#### Your assignment:
Using the data beneath, show every line that includes the word "cutting".

#### Stored data:
===============
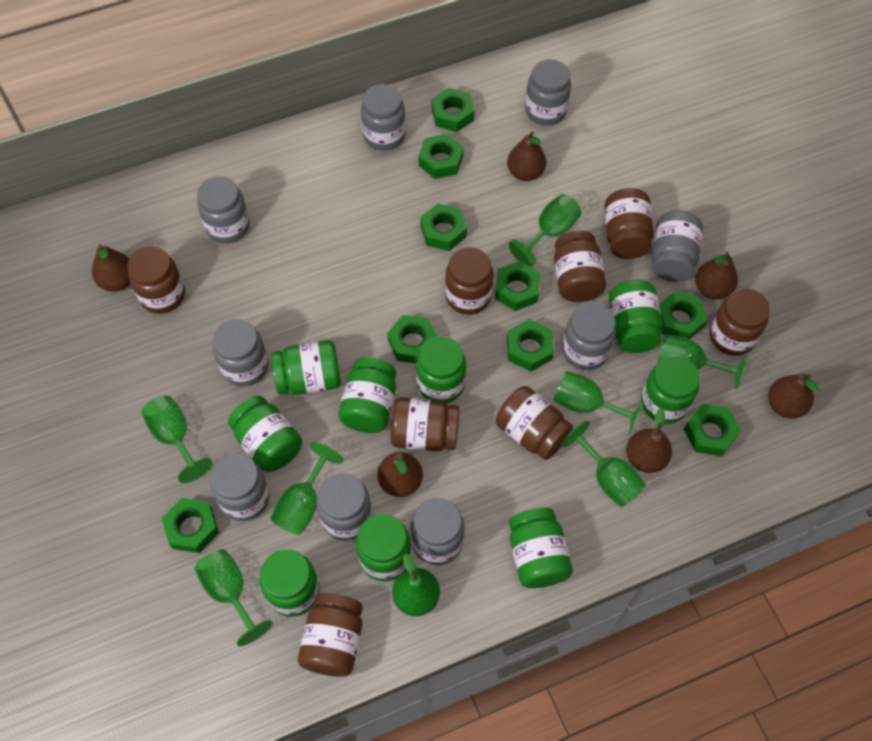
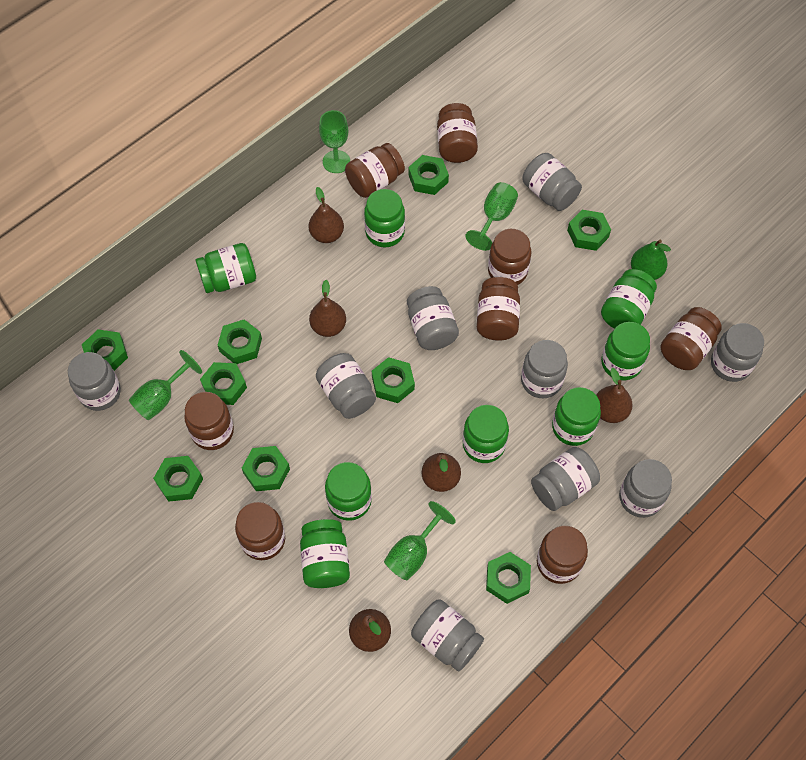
brown pear: 6 -> 5
green goblet: 7 -> 4
green jar: 9 -> 8

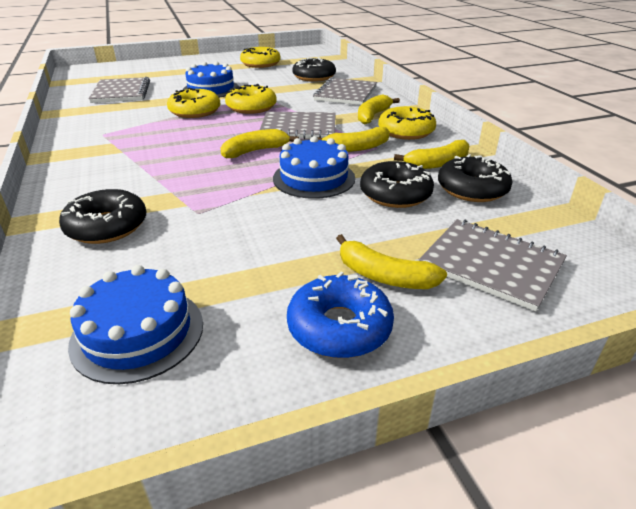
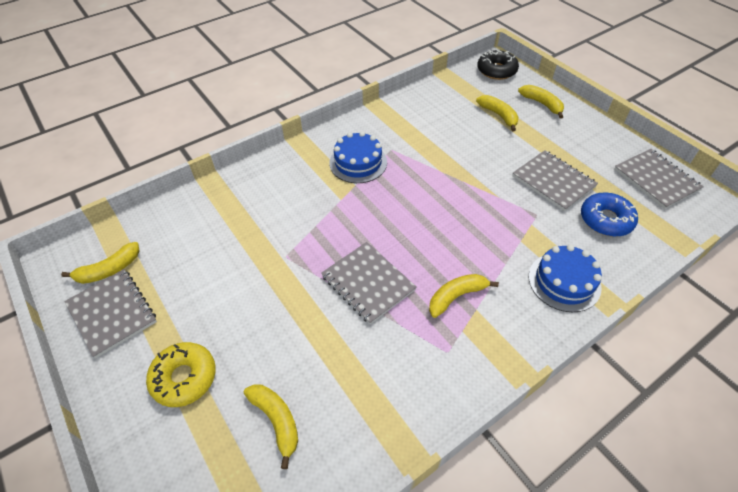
black donut: 4 -> 1
blue cake: 3 -> 2
yellow donut: 4 -> 1

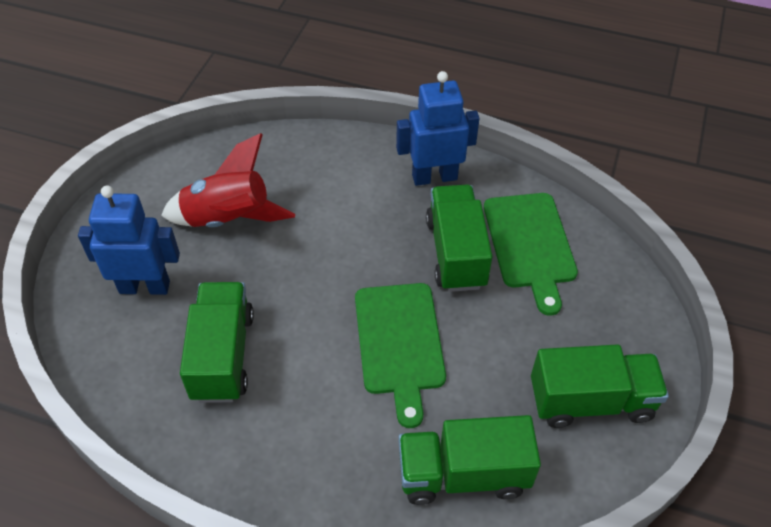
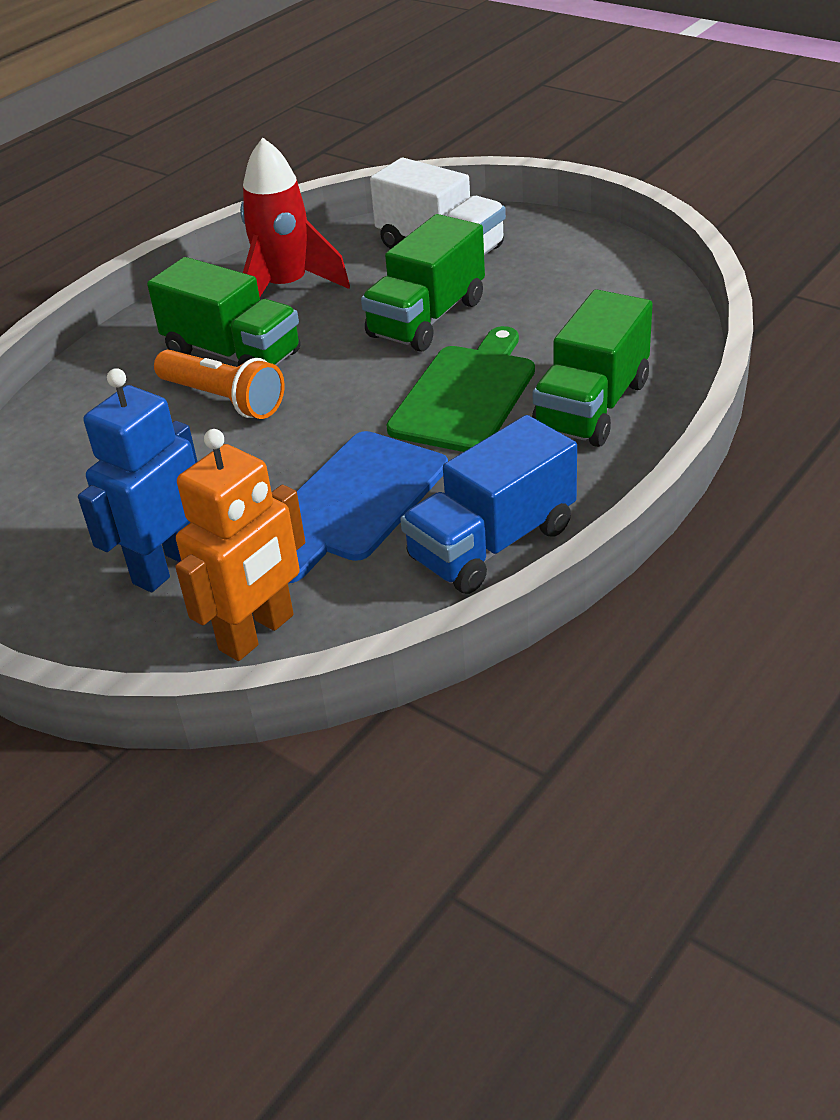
blue cutting board: 0 -> 1
blue robot: 2 -> 1
blue truck: 0 -> 1
green cutting board: 2 -> 1
green truck: 4 -> 3
orange flashlight: 0 -> 1
orange robot: 0 -> 1
white truck: 0 -> 1

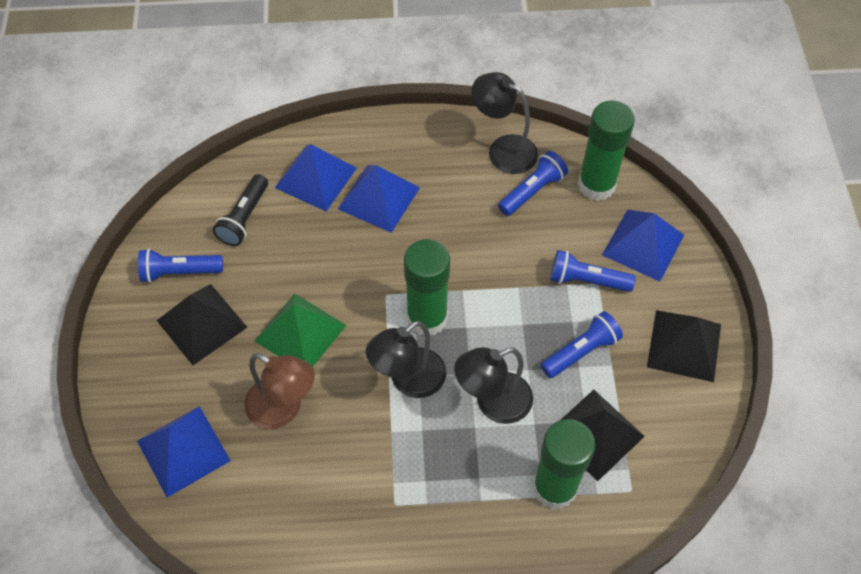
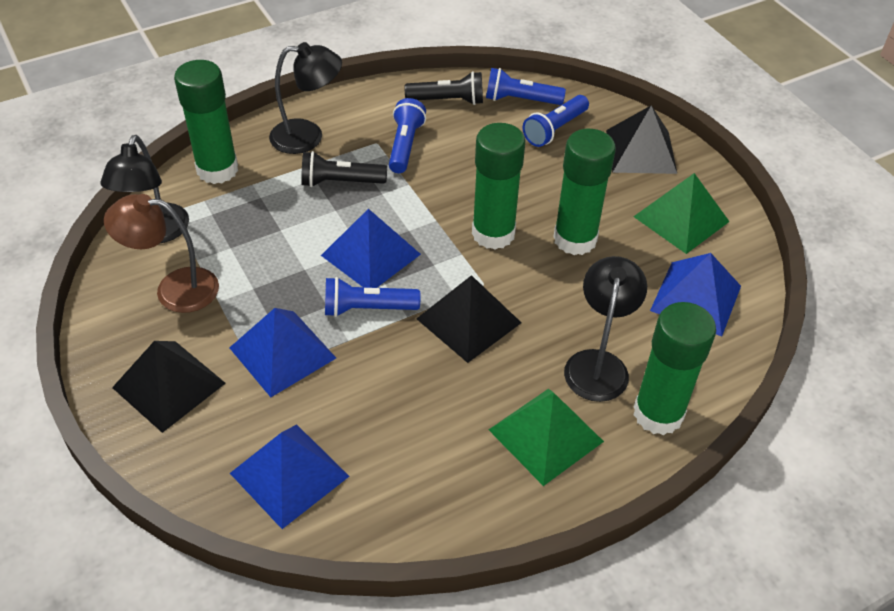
black flashlight: 1 -> 2
green glue stick: 3 -> 4
green pyramid: 1 -> 2

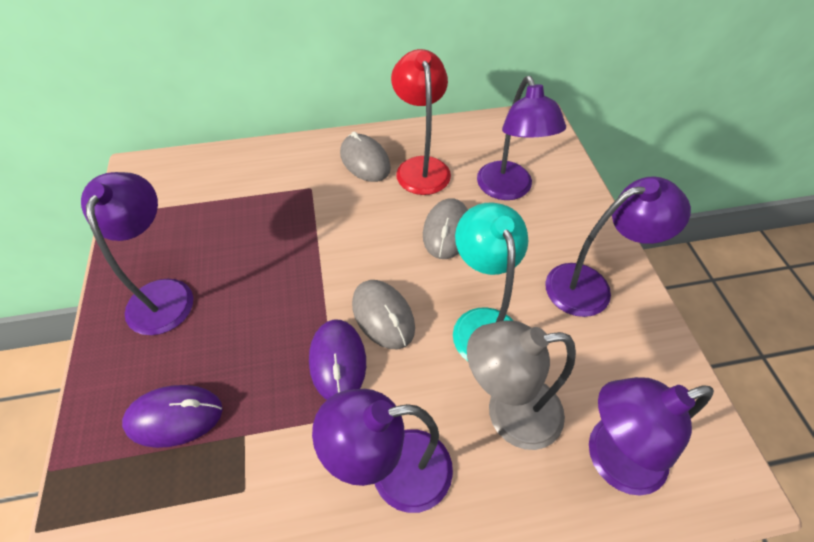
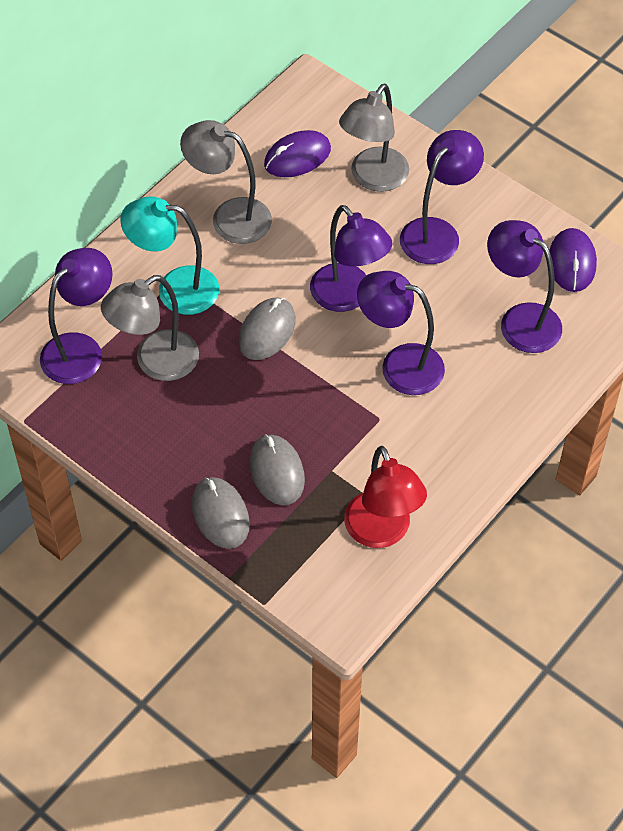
grey lamp: 1 -> 3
===============
#### Answer to this exercise:
blue cutting board: 0 -> 1
green cutting board: 2 -> 1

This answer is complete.